→ **TRY IT**:
Every entry must be repeated exactly. Exclude all pictures.

→ **MATERIAL PROVIDED**:
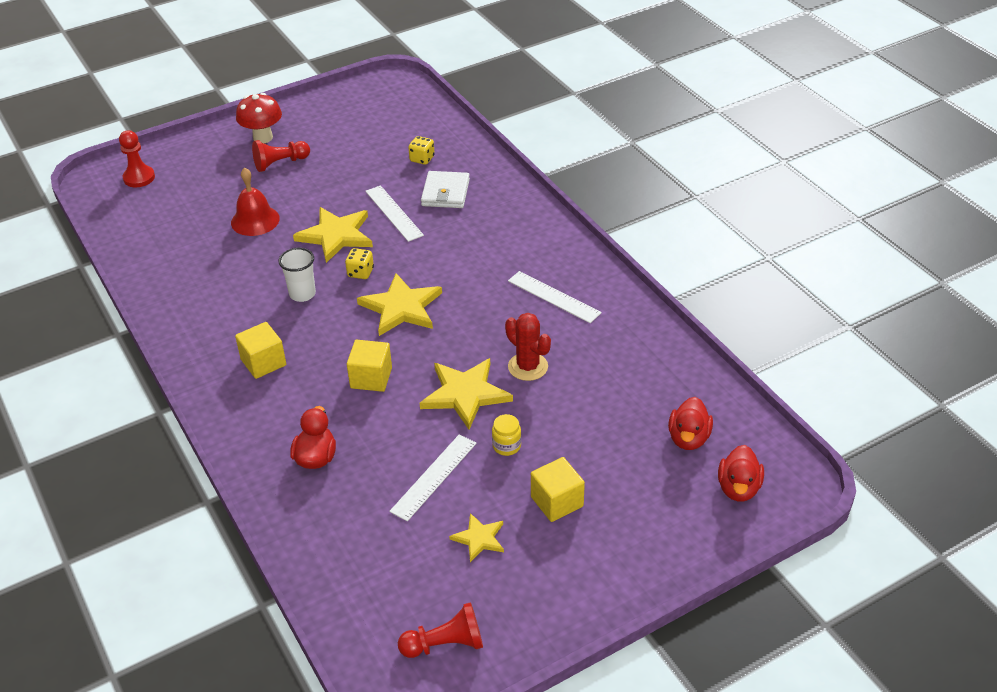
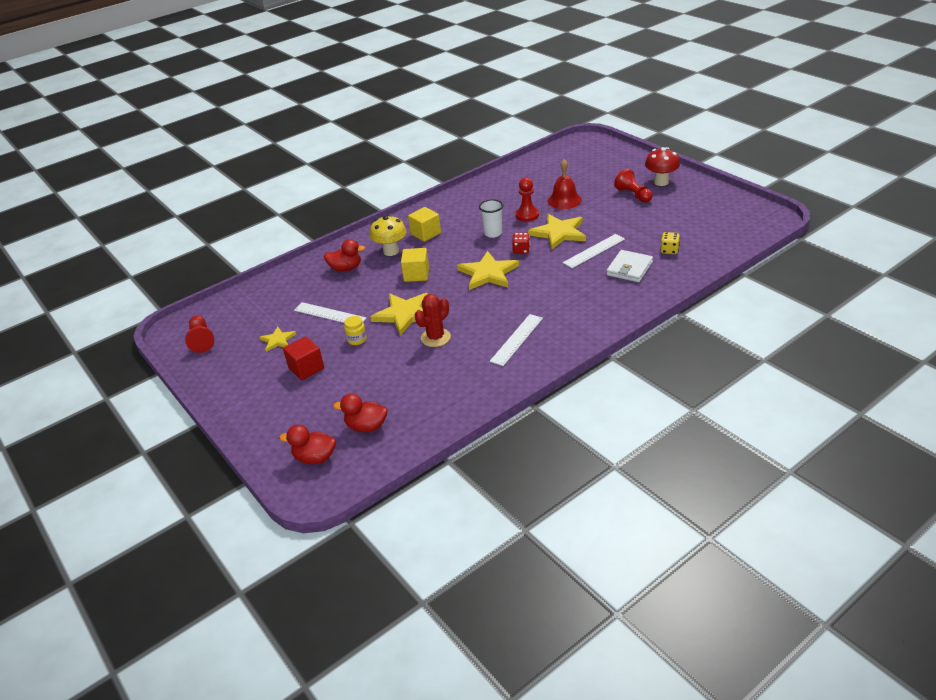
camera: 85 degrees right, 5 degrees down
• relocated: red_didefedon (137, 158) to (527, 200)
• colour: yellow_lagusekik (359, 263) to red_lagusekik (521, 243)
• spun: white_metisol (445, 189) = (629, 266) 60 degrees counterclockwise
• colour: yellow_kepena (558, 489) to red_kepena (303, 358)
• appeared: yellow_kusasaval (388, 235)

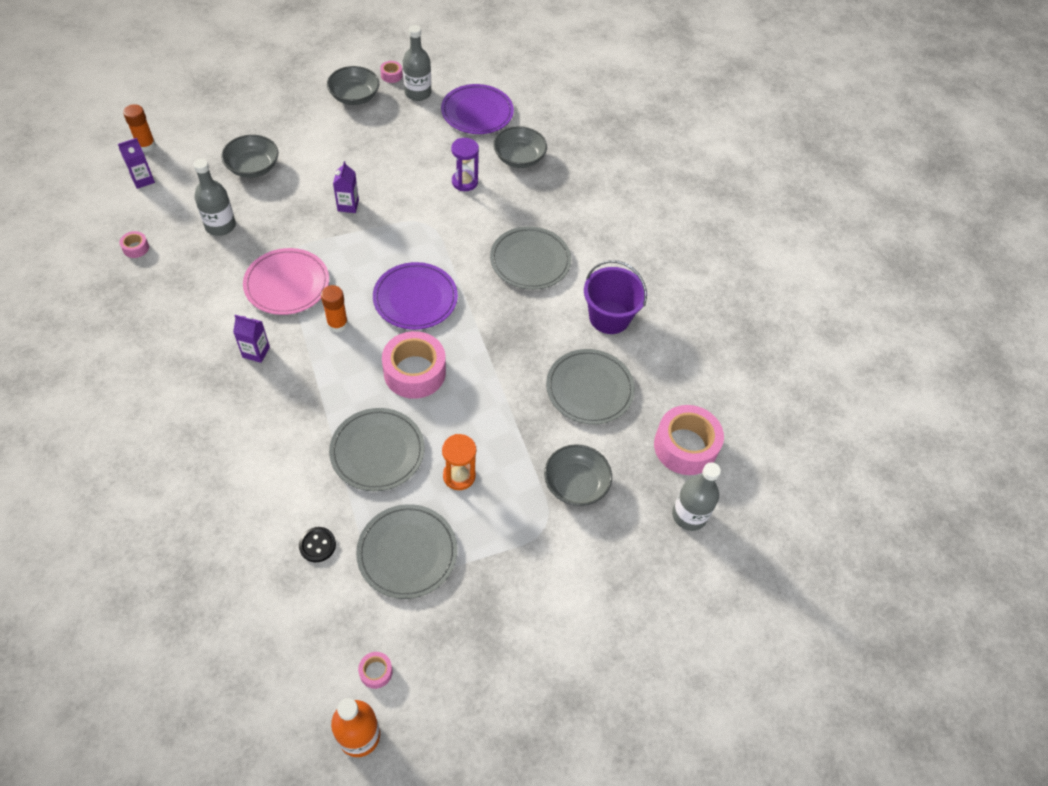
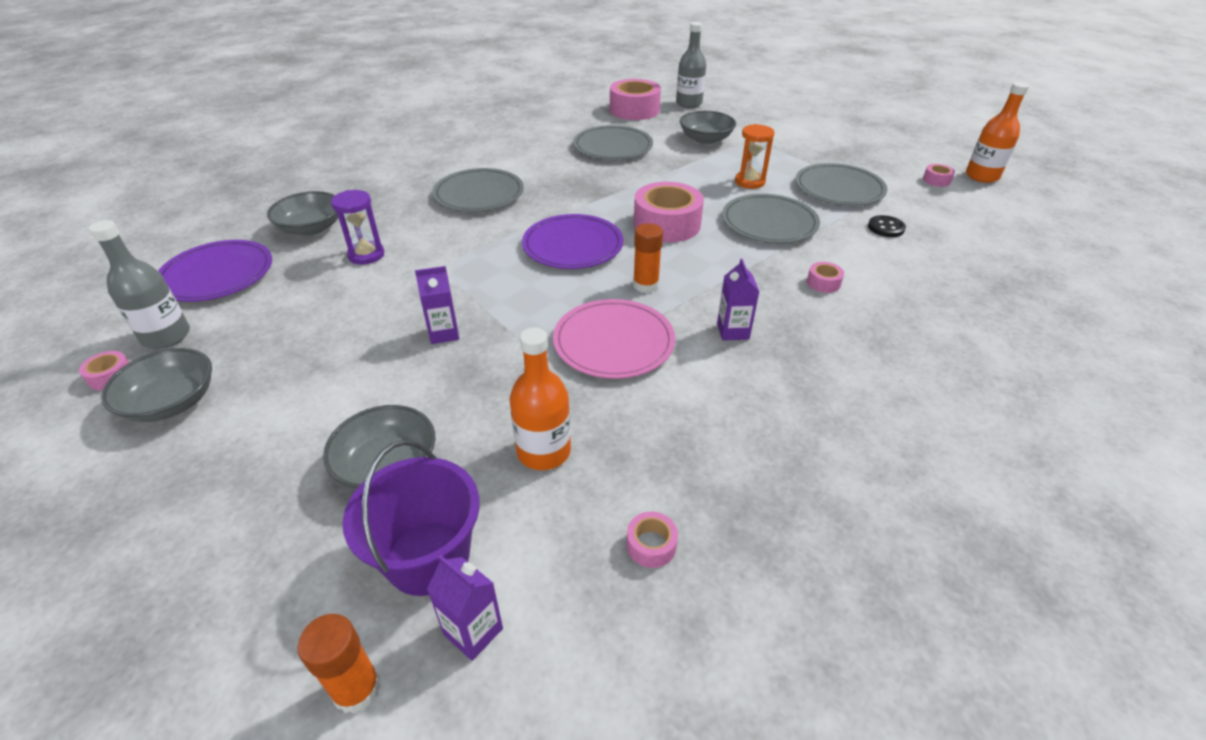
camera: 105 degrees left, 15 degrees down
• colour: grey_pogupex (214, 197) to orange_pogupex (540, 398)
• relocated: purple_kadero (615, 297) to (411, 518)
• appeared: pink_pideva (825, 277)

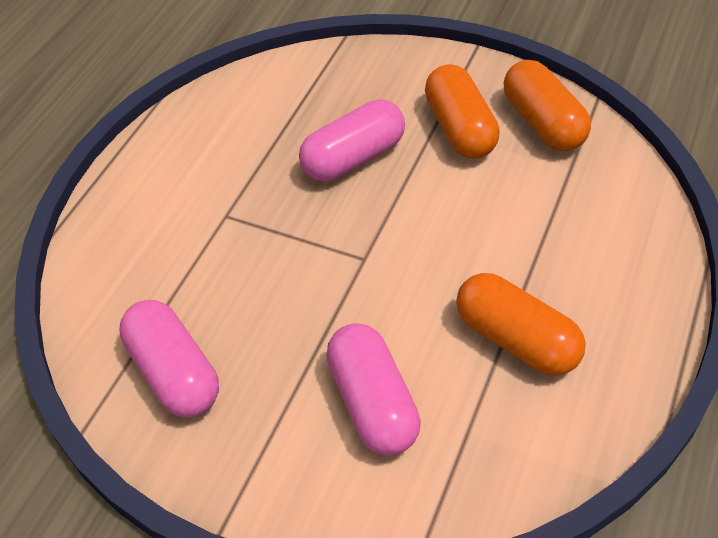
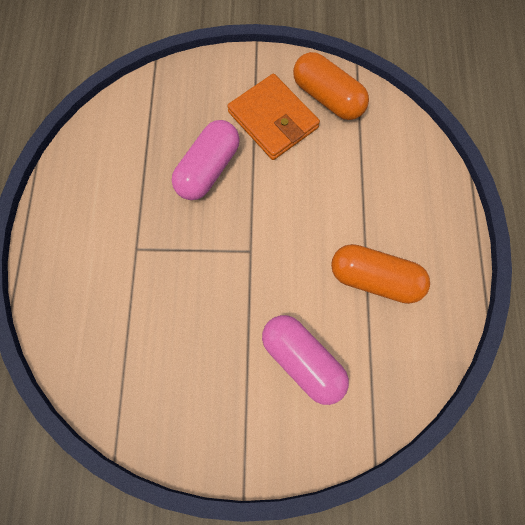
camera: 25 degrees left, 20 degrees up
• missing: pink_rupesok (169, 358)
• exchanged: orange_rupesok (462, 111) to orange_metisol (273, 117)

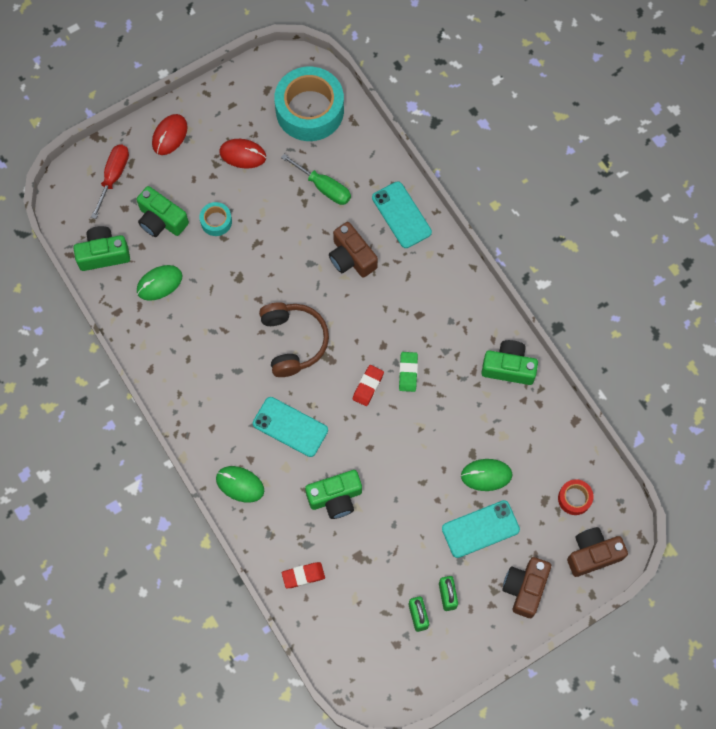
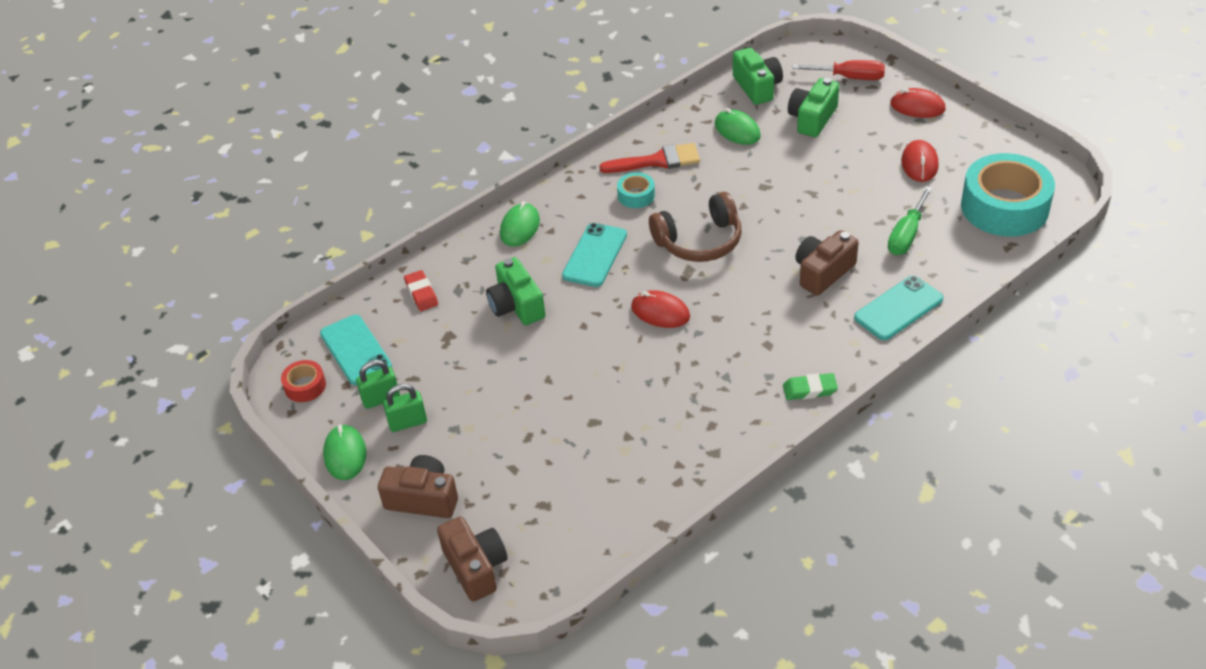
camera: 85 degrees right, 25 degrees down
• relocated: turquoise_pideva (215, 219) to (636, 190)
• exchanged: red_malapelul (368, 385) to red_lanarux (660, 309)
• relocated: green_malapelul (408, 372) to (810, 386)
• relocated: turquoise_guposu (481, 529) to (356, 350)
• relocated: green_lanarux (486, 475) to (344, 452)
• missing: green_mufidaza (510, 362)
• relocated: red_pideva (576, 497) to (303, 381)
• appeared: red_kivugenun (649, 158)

→ **TASK ANSWER**:
camera: 85 degrees right, 5 degrees down
• relocated: red_didefedon (137, 158) to (527, 200)
• colour: yellow_lagusekik (359, 263) to red_lagusekik (521, 243)
• spun: white_metisol (445, 189) = (629, 266) 60 degrees counterclockwise
• colour: yellow_kepena (558, 489) to red_kepena (303, 358)
• appeared: yellow_kusasaval (388, 235)

camera: 105 degrees left, 15 degrees down
• colour: grey_pogupex (214, 197) to orange_pogupex (540, 398)
• relocated: purple_kadero (615, 297) to (411, 518)
• appeared: pink_pideva (825, 277)

camera: 25 degrees left, 20 degrees up
• missing: pink_rupesok (169, 358)
• exchanged: orange_rupesok (462, 111) to orange_metisol (273, 117)

camera: 85 degrees right, 25 degrees down
• relocated: turquoise_pideva (215, 219) to (636, 190)
• exchanged: red_malapelul (368, 385) to red_lanarux (660, 309)
• relocated: green_malapelul (408, 372) to (810, 386)
• relocated: turquoise_guposu (481, 529) to (356, 350)
• relocated: green_lanarux (486, 475) to (344, 452)
• missing: green_mufidaza (510, 362)
• relocated: red_pideva (576, 497) to (303, 381)
• appeared: red_kivugenun (649, 158)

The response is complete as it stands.